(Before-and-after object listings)

Start of Block

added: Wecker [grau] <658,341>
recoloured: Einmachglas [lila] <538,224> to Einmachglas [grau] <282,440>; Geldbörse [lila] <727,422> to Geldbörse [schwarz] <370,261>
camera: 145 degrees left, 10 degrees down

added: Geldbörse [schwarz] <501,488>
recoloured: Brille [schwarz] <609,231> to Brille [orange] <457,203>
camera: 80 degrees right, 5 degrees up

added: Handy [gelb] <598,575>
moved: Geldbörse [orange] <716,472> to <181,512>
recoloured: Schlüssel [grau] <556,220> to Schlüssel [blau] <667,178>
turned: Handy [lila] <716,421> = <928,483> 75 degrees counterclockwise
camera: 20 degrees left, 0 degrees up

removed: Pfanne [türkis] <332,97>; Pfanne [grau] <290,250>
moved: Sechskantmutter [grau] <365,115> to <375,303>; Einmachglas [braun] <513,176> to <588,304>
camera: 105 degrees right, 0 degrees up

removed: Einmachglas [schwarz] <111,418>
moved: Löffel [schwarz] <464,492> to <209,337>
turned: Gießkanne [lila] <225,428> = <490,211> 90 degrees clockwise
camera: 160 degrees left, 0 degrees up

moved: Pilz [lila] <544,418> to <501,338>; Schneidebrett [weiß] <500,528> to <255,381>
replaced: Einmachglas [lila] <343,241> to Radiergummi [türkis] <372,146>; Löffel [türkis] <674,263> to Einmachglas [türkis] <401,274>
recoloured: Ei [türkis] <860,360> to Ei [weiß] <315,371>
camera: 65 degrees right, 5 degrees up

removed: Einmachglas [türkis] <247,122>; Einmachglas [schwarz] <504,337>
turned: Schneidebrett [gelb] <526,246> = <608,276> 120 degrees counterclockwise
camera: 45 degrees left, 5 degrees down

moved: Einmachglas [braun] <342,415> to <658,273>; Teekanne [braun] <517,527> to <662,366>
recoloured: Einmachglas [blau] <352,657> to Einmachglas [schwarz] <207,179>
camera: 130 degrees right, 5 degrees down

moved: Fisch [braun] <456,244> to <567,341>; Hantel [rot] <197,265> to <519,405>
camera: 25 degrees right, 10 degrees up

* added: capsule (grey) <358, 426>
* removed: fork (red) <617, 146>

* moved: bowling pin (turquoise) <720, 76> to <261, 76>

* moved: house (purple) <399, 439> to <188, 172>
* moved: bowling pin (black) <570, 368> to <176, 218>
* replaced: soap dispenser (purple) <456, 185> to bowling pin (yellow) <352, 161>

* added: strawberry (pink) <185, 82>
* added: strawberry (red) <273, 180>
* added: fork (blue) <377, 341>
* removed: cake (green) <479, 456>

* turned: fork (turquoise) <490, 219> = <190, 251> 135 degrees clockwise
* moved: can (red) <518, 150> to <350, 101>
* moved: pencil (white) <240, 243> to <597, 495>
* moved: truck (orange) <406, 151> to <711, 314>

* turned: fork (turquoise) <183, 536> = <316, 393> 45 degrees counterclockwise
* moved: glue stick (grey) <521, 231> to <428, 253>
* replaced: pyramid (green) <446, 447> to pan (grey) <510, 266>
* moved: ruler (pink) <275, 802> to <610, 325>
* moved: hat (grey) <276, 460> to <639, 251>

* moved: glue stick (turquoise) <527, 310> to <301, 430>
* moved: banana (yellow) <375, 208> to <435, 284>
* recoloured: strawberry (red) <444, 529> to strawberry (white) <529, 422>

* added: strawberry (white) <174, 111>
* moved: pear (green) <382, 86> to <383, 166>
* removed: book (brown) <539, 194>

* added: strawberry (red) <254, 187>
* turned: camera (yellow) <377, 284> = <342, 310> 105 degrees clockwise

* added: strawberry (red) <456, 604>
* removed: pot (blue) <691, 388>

End of Block

## What the task requires
Please return the span of lines above that opens with the one containing "(red) <456, 604>" and closes with the final line, both included, exactly as written and nothing more.

## Exercise result
* added: strawberry (red) <456, 604>
* removed: pot (blue) <691, 388>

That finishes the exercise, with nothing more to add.